> _What is required_: Every line below from the one containing "R117: 1.3M (AGND, N7) -> 1.3M (N14, U102/in-)" through the one containing "R13: 43k (OUT, VX) -> none" must be transcribed exactly. Omit all lines outside that stretch.
::::::::::
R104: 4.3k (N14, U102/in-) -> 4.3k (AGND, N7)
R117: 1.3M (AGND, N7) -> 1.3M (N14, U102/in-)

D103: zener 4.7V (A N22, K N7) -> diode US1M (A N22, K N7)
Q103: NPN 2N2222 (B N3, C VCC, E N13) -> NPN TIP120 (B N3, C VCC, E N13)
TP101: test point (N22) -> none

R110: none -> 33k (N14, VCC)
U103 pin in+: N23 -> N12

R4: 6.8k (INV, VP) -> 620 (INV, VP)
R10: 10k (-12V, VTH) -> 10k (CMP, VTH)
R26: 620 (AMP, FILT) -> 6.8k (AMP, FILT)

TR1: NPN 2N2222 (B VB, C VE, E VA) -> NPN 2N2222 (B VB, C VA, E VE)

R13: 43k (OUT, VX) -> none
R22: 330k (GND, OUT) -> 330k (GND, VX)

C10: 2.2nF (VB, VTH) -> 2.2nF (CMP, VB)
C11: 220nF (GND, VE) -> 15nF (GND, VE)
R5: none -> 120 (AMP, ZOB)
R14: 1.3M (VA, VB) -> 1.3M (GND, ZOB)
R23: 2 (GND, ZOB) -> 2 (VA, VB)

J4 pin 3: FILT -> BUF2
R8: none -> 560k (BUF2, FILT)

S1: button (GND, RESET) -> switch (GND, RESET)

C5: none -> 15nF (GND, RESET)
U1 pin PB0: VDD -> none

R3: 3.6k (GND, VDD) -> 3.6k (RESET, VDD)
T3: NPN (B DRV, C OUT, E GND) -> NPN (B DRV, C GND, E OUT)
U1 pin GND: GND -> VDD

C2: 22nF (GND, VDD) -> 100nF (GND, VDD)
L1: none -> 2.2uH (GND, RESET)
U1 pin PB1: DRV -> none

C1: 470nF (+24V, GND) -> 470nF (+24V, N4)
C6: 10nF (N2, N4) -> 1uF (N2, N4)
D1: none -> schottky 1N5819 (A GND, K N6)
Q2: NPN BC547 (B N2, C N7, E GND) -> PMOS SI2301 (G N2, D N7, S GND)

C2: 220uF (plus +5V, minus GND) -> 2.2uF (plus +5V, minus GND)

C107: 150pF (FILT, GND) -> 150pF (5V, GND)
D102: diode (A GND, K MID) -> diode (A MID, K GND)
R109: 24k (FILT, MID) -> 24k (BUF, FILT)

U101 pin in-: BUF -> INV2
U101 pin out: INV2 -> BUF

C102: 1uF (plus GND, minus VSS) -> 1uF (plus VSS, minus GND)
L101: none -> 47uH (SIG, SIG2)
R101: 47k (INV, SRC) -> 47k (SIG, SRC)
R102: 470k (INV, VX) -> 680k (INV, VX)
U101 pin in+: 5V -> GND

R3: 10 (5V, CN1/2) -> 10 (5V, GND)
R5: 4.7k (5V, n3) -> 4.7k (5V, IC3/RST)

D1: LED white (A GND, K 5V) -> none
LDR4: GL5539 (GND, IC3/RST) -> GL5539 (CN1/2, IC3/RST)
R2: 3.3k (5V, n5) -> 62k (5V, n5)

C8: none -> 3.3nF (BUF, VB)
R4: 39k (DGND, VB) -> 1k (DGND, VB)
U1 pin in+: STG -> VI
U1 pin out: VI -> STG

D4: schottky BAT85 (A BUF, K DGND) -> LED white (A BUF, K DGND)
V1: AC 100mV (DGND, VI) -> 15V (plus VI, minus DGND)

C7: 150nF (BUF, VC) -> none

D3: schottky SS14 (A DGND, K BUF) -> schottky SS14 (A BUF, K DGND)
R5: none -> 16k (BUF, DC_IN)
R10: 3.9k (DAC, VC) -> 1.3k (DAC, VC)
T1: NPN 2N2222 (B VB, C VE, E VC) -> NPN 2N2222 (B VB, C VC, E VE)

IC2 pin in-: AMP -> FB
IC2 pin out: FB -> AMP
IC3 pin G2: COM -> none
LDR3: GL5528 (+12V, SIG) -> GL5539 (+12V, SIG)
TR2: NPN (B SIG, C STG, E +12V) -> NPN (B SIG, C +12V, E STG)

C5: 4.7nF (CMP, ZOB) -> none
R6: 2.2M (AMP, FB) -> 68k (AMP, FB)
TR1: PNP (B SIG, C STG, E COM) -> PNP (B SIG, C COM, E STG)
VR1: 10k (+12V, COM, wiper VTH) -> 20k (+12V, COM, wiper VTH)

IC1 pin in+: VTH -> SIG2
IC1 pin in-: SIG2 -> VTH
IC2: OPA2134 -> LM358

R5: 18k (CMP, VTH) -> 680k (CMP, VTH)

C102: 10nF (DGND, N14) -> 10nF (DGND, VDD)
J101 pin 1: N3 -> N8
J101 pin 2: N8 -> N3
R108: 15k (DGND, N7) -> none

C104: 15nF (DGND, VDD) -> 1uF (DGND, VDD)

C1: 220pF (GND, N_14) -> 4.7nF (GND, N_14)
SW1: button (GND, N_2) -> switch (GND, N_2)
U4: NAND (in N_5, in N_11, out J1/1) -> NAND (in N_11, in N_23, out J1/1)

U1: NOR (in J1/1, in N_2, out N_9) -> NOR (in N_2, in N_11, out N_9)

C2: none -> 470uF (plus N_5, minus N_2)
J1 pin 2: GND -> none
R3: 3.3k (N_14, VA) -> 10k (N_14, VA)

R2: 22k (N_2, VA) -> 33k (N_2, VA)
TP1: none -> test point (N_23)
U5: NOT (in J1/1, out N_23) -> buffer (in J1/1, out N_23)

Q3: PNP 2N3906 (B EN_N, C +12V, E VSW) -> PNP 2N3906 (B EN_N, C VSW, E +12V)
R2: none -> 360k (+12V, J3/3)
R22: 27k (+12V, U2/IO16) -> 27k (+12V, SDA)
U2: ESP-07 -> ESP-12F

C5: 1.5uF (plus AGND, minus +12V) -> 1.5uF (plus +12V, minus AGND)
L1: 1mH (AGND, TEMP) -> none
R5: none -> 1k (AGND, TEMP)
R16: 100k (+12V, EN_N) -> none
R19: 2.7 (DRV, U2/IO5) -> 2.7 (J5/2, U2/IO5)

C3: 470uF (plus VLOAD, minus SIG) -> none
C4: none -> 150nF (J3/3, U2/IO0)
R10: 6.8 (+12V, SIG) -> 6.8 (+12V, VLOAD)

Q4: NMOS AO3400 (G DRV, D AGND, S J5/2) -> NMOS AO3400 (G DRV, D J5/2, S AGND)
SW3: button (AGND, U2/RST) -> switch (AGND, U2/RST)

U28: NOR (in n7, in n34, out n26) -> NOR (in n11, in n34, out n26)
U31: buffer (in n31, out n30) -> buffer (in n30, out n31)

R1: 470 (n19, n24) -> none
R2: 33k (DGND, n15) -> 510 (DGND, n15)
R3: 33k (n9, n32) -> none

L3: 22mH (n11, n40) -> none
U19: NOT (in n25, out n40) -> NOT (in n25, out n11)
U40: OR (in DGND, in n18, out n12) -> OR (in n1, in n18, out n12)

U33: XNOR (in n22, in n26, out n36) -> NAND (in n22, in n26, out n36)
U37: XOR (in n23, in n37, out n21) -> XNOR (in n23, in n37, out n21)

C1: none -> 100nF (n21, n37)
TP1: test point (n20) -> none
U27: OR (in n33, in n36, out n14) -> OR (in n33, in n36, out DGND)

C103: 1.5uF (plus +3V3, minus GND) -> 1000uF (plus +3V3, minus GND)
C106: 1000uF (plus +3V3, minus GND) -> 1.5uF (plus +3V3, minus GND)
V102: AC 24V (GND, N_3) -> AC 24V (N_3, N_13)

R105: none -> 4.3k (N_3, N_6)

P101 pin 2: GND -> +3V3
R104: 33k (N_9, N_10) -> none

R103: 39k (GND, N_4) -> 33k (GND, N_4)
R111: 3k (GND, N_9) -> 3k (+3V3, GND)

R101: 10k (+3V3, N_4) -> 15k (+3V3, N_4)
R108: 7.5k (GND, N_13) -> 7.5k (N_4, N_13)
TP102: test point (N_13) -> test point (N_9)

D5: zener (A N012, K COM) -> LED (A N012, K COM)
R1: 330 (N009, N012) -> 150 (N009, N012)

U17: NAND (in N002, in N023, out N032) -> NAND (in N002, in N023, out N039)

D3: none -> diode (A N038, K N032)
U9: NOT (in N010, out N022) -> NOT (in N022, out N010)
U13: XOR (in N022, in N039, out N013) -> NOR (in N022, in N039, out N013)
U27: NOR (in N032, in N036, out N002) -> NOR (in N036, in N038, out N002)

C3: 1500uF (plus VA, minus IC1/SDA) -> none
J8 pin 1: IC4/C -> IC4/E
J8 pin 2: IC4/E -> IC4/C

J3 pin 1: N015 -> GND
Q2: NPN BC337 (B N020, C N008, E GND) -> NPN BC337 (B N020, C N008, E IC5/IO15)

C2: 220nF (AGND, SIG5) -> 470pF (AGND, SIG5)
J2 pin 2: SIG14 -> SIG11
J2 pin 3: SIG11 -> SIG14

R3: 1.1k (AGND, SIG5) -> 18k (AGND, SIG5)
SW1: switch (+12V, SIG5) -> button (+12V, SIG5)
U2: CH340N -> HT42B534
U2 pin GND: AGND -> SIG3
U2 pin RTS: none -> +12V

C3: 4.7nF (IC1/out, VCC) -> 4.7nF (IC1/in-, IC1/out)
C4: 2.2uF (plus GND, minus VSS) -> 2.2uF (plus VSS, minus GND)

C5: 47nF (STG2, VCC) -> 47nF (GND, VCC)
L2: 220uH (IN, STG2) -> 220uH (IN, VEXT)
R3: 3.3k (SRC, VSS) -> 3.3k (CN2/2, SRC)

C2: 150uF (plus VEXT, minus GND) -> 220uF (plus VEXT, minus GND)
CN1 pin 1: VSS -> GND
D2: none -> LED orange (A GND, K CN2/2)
::::::::::
> _Solution_:
R117: 1.3M (AGND, N7) -> 1.3M (N14, U102/in-)

D103: zener 4.7V (A N22, K N7) -> diode US1M (A N22, K N7)
Q103: NPN 2N2222 (B N3, C VCC, E N13) -> NPN TIP120 (B N3, C VCC, E N13)
TP101: test point (N22) -> none

R110: none -> 33k (N14, VCC)
U103 pin in+: N23 -> N12

R4: 6.8k (INV, VP) -> 620 (INV, VP)
R10: 10k (-12V, VTH) -> 10k (CMP, VTH)
R26: 620 (AMP, FILT) -> 6.8k (AMP, FILT)

TR1: NPN 2N2222 (B VB, C VE, E VA) -> NPN 2N2222 (B VB, C VA, E VE)

R13: 43k (OUT, VX) -> none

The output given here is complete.